Work instructions |
Write out the lines below exactly, beginning at the one with "camera: 55 degrees left, 15 degrees up" and stopping after the one with "(427, 423) = (484, 198): brown"; the pictures are not copied.

Scene images with change listings:
***

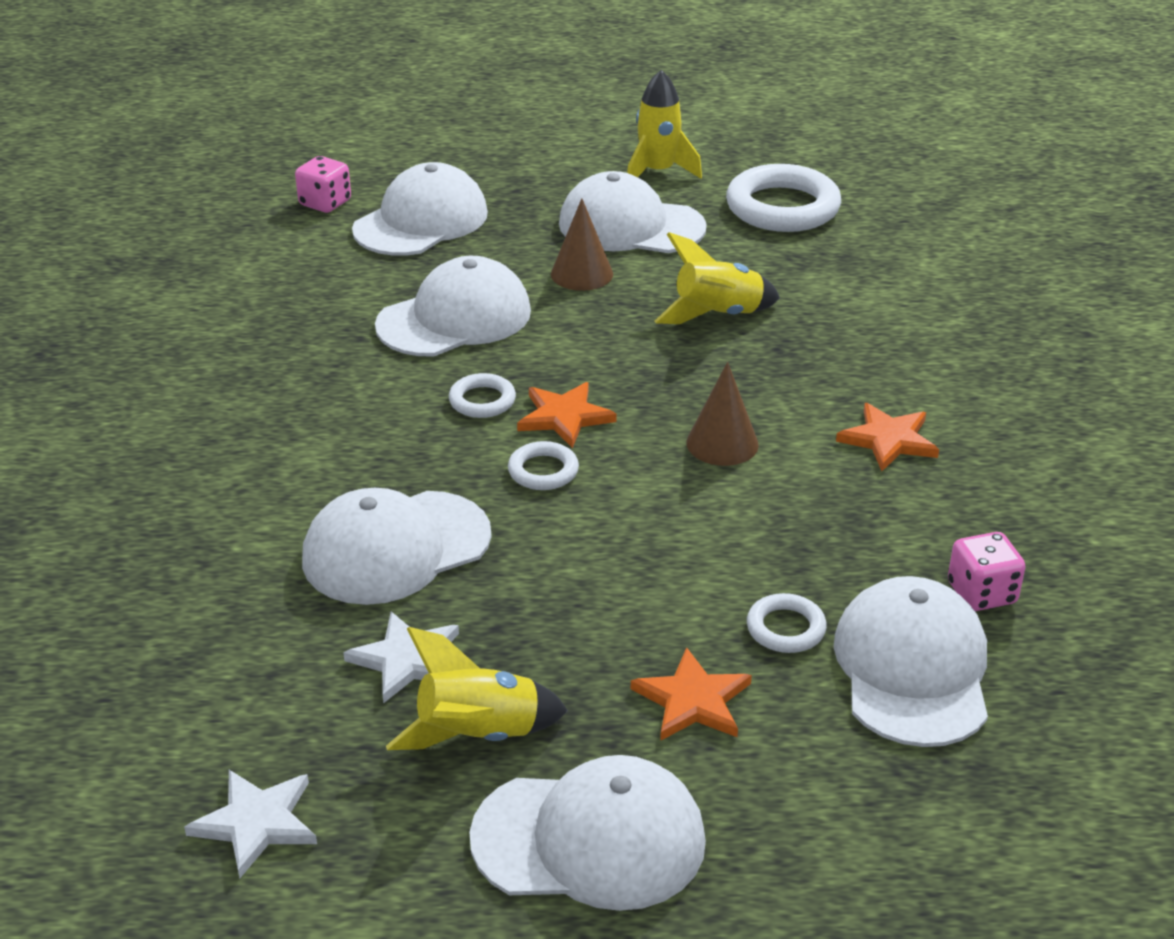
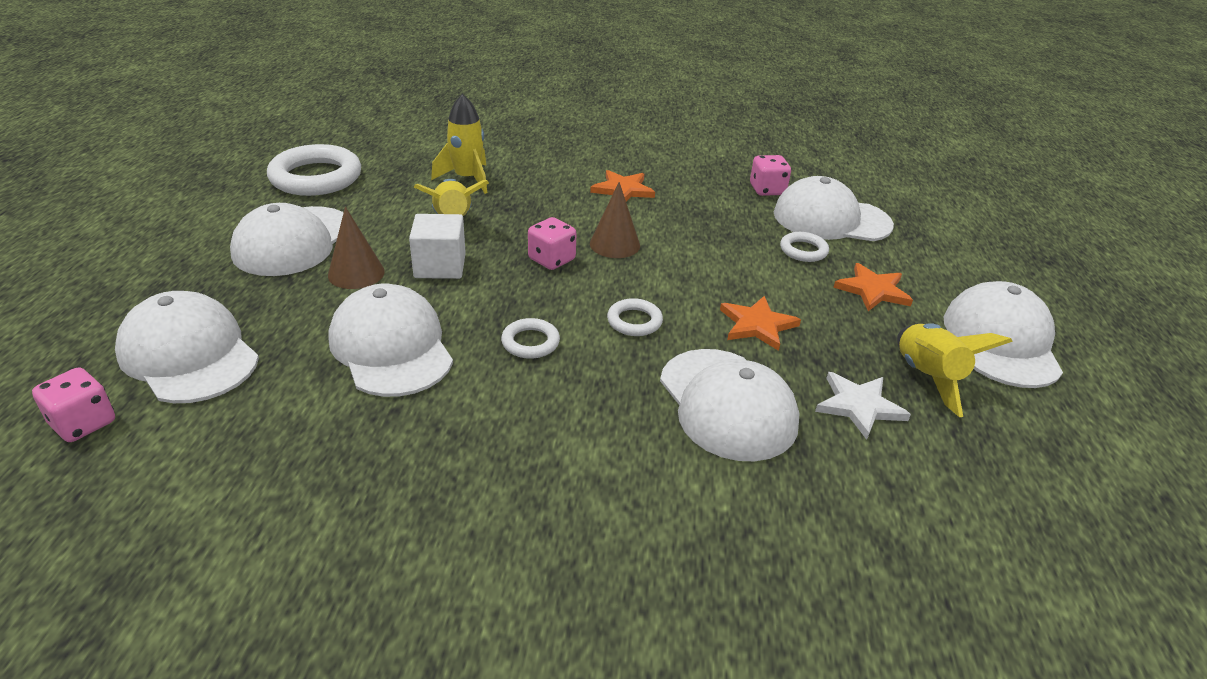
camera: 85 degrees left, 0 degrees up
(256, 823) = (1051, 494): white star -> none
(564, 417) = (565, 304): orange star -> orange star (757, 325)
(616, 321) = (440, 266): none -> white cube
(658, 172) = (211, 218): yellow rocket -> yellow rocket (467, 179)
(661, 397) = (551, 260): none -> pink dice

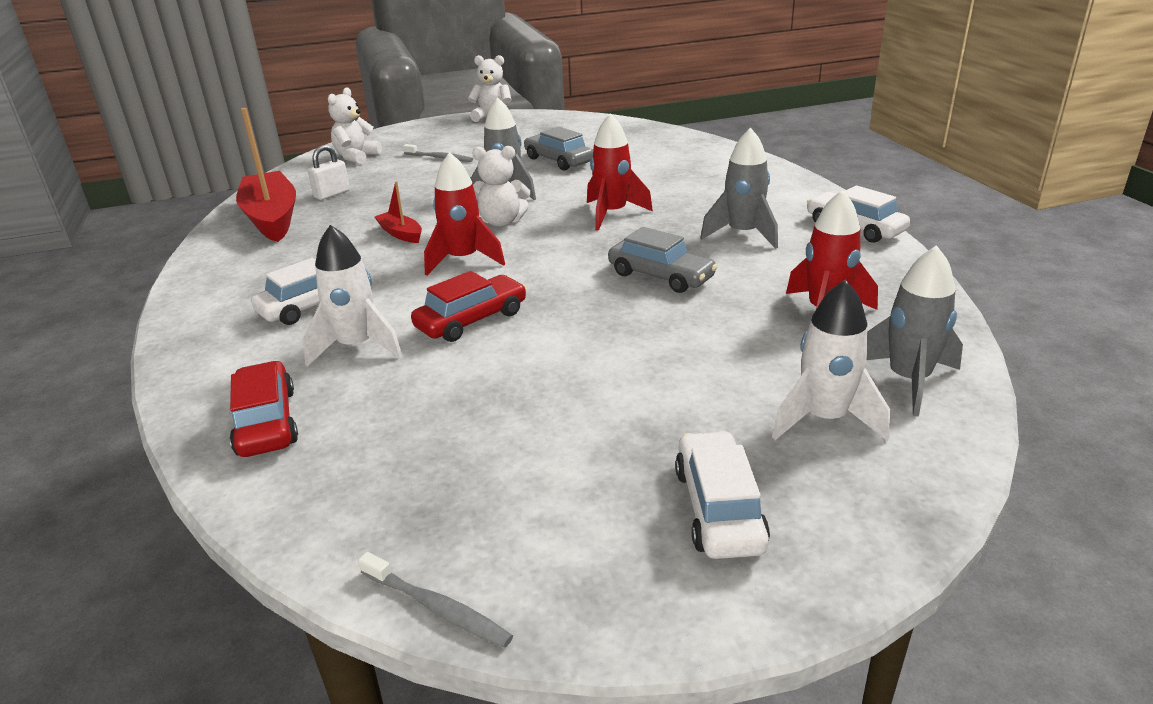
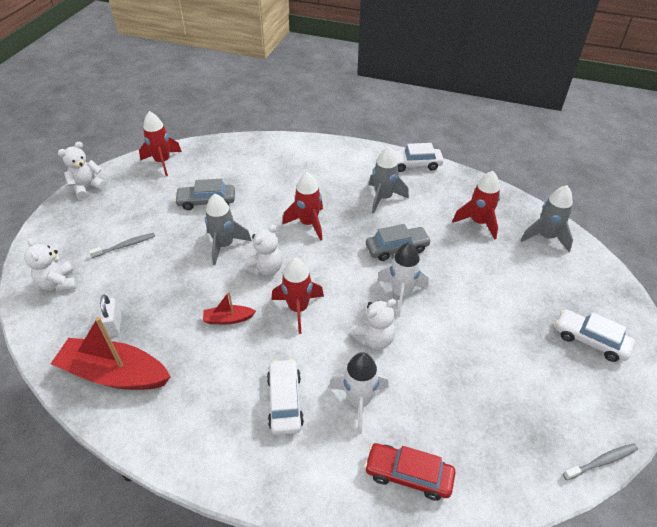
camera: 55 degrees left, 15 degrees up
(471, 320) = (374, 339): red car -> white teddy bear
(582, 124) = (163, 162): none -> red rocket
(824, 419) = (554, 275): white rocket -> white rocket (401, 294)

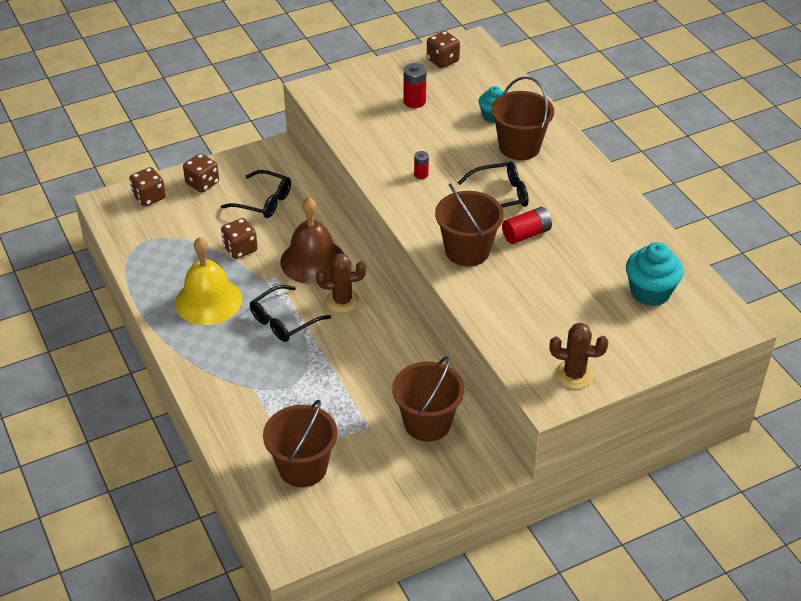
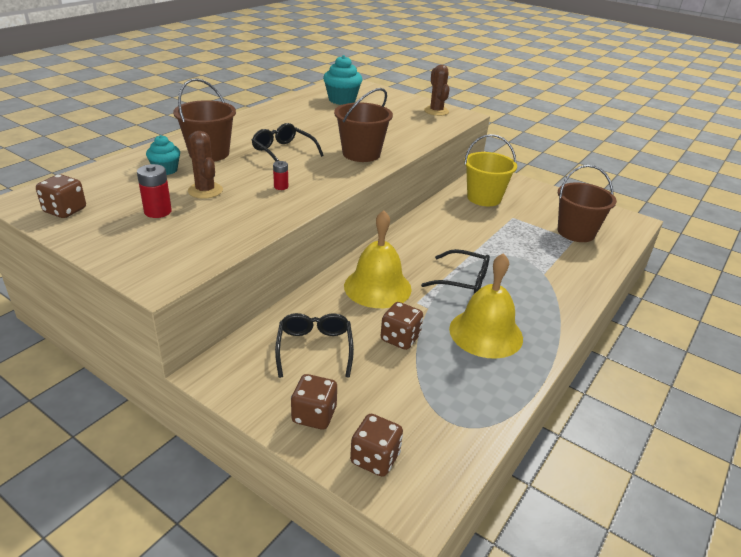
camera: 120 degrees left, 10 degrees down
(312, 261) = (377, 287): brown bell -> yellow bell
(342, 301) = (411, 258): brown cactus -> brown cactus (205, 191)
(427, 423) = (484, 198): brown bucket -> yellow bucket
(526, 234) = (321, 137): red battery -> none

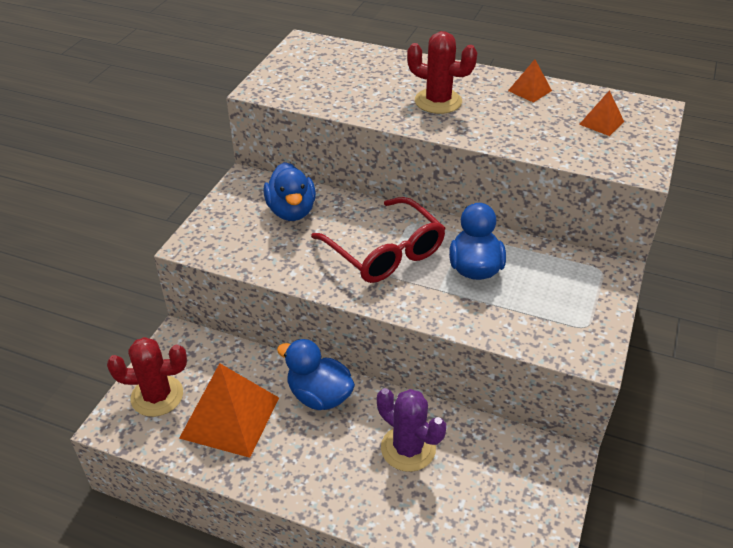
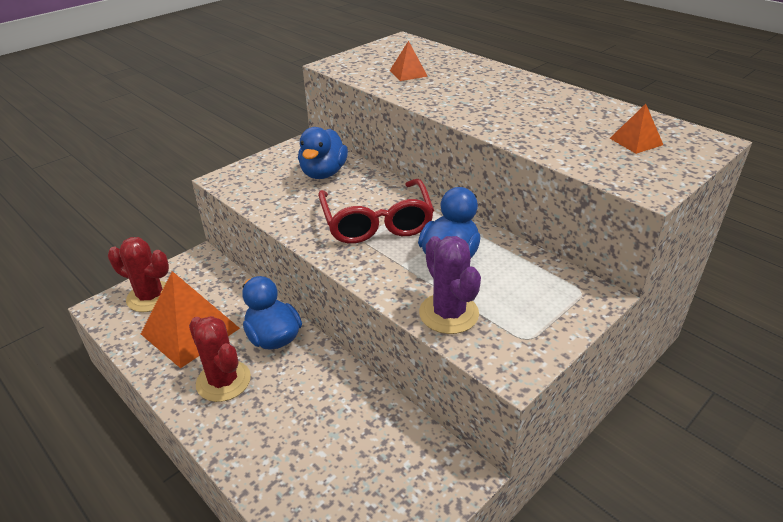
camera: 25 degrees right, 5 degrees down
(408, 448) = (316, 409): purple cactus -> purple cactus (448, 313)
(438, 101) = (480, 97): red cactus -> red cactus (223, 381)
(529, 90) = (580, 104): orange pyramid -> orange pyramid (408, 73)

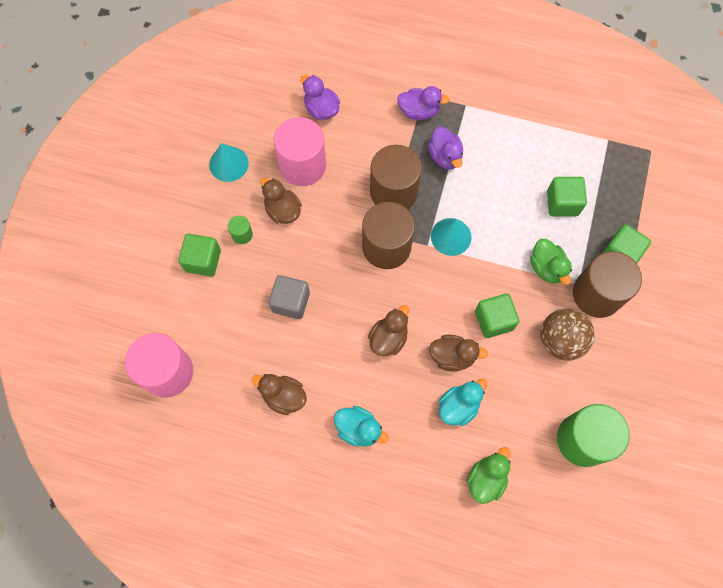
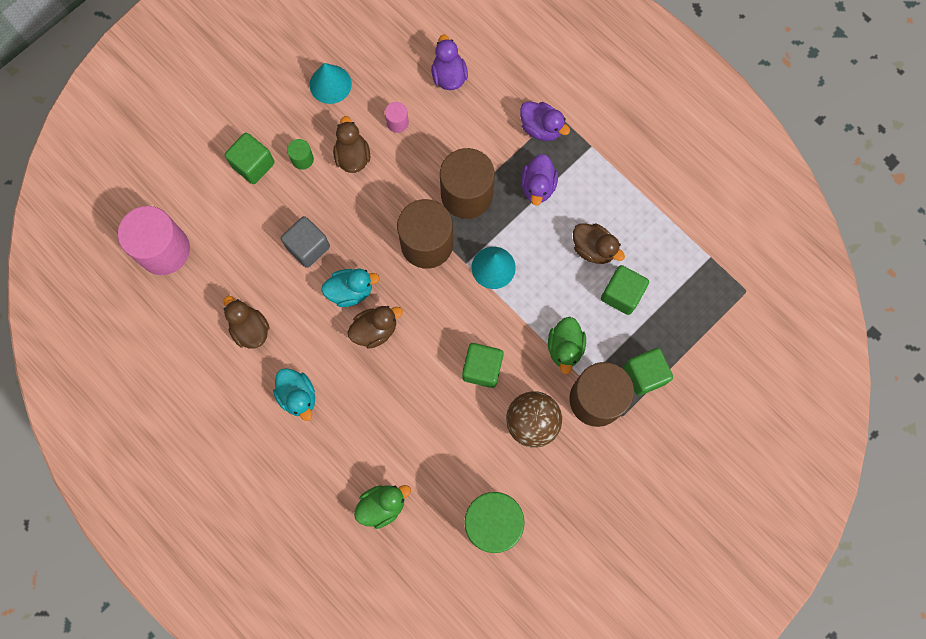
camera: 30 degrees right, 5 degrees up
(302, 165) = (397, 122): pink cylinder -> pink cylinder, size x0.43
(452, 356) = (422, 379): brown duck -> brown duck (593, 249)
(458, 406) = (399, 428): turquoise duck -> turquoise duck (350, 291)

***

Exercise result |
camera: 55 degrees left, 15 degrees up
(471, 320) = (374, 339): red car -> white teddy bear
(582, 124) = (163, 162): none -> red rocket
(824, 419) = (554, 275): white rocket -> white rocket (401, 294)

camera: 120 degrees left, 10 degrees down
(312, 261) = (377, 287): brown bell -> yellow bell
(342, 301) = (411, 258): brown cactus -> brown cactus (205, 191)
(427, 423) = (484, 198): brown bucket -> yellow bucket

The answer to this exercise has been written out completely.